#### [REQUIRED ACTION]
Copy exactly the lines of the records below, and only those lines, beginning with the line that contains "cyan brick A3:A4" and ending with the line that contains "cyan tile D8:E8".

#### [DATA IN THIS EXERCISE]
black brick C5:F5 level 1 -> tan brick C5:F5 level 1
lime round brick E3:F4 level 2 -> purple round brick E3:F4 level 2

* * *

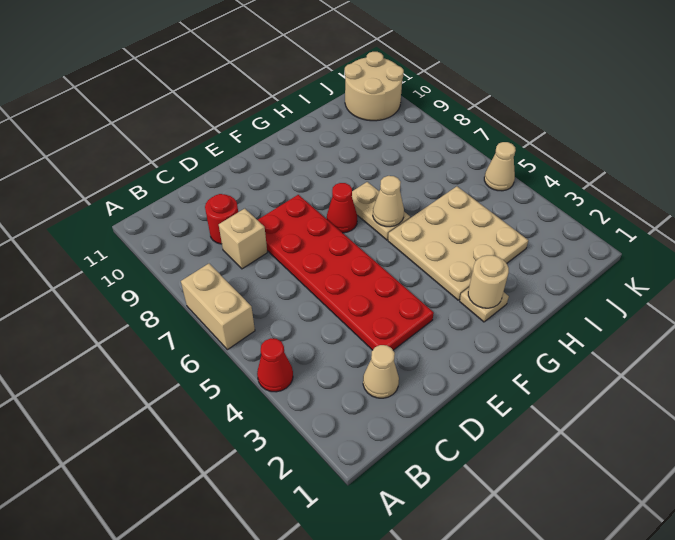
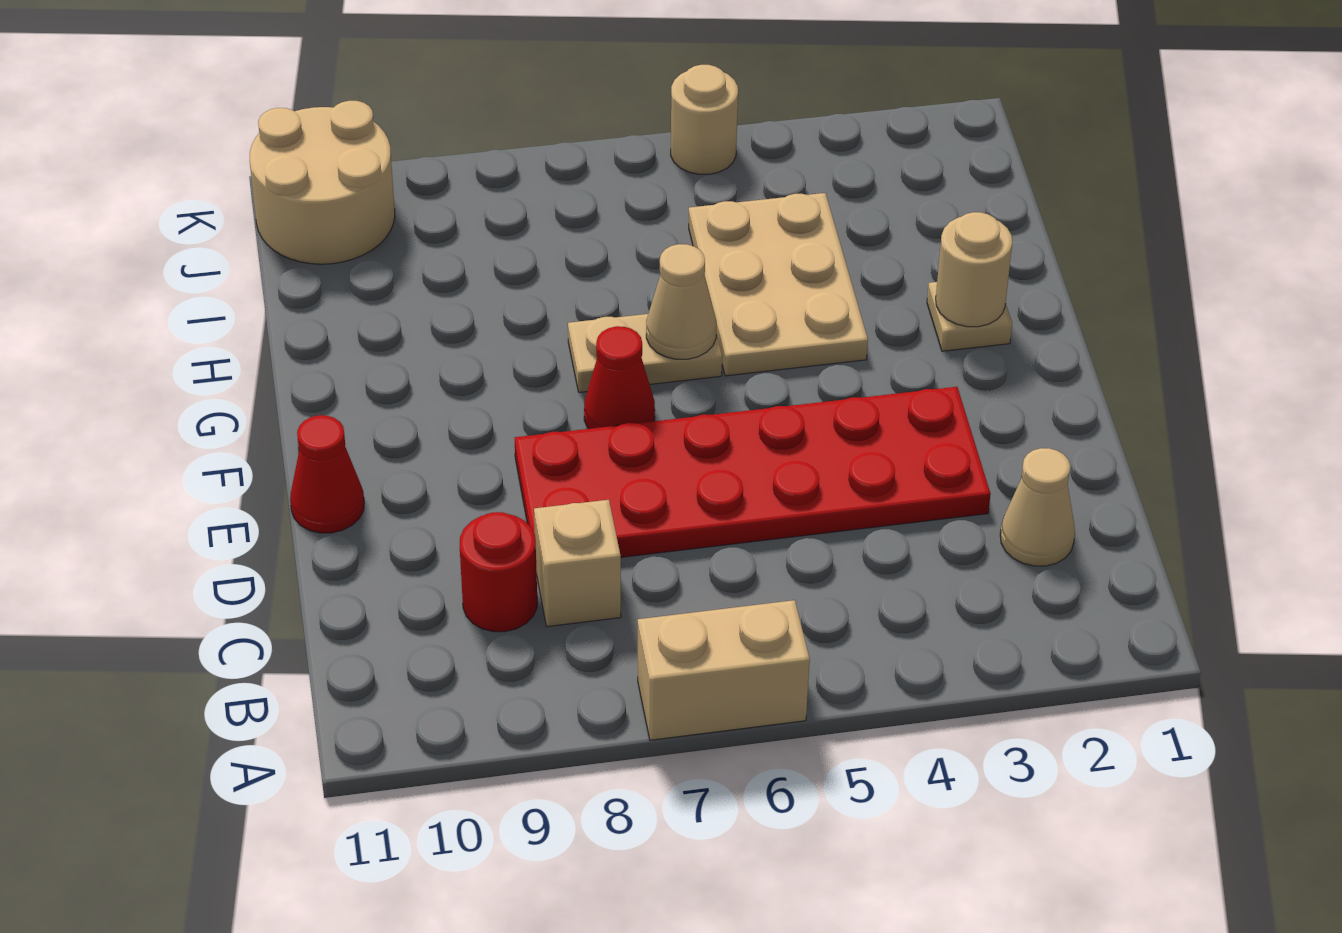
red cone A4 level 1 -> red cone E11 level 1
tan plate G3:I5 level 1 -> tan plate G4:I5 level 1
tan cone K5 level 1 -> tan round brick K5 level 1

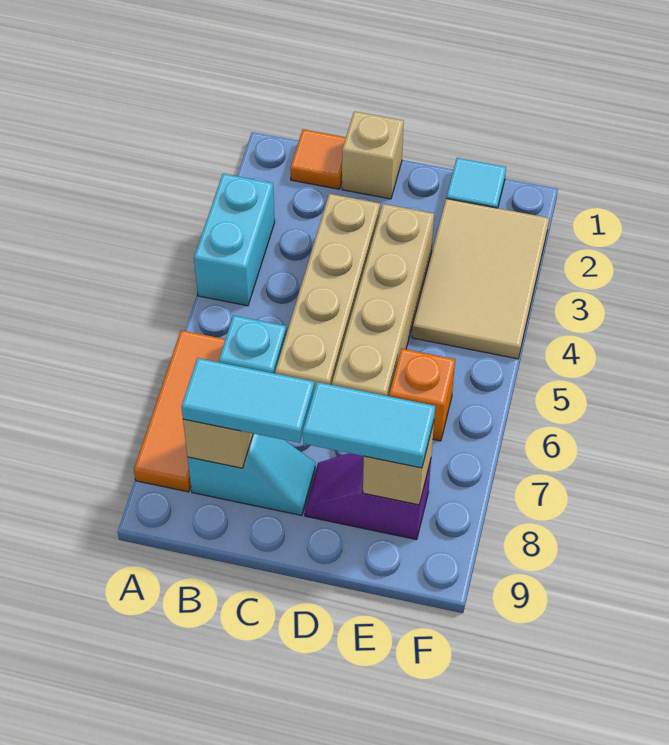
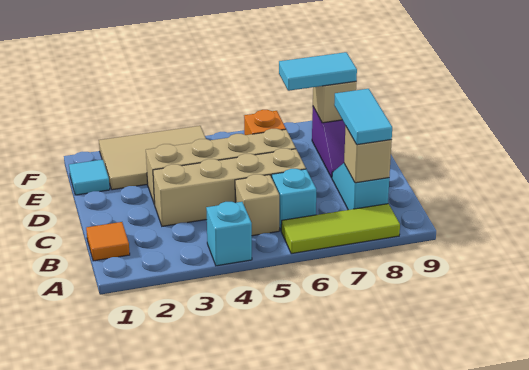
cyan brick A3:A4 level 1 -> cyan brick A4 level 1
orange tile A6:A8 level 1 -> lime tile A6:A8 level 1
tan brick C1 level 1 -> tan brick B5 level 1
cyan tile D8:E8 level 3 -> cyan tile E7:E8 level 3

--

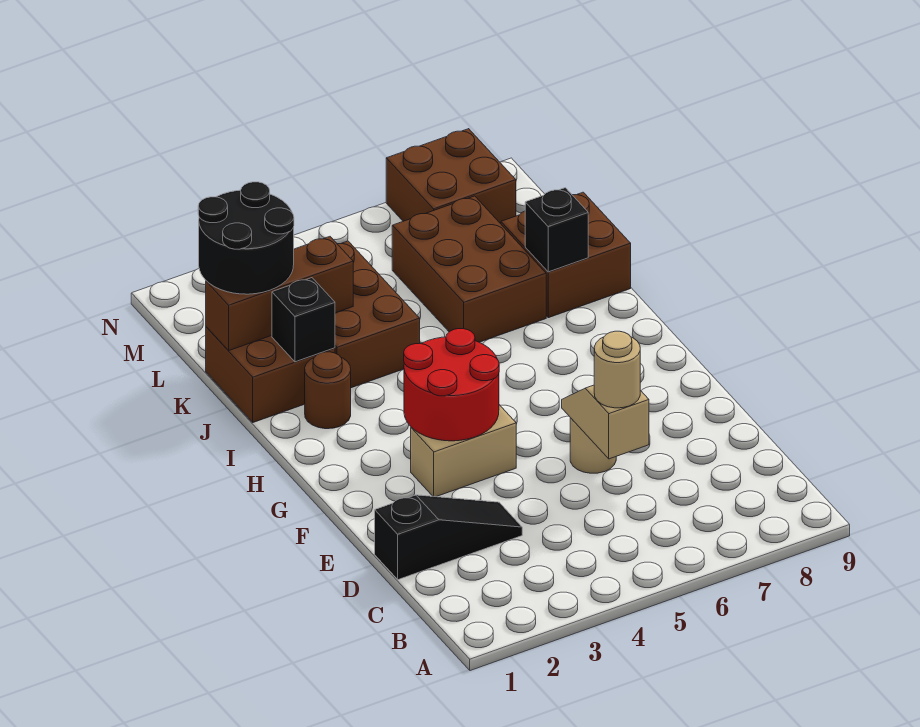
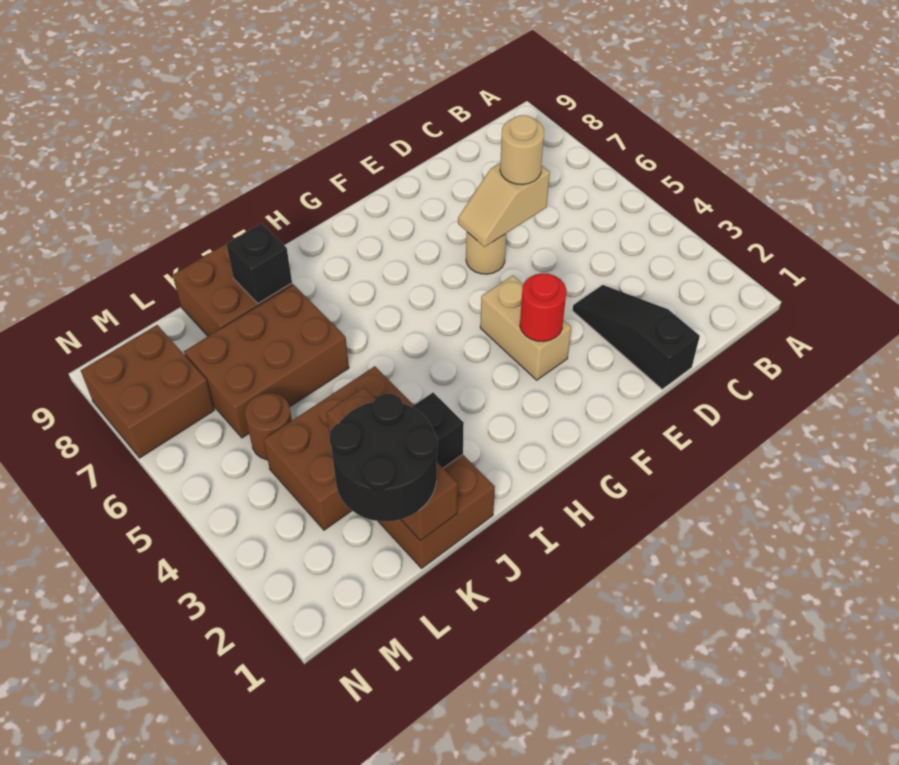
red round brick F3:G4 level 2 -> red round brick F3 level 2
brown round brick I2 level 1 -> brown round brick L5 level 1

#### [SOLVED EXERCISE]
cyan brick A3:A4 level 1 -> cyan brick A4 level 1
orange tile A6:A8 level 1 -> lime tile A6:A8 level 1
tan brick C1 level 1 -> tan brick B5 level 1
cyan tile D8:E8 level 3 -> cyan tile E7:E8 level 3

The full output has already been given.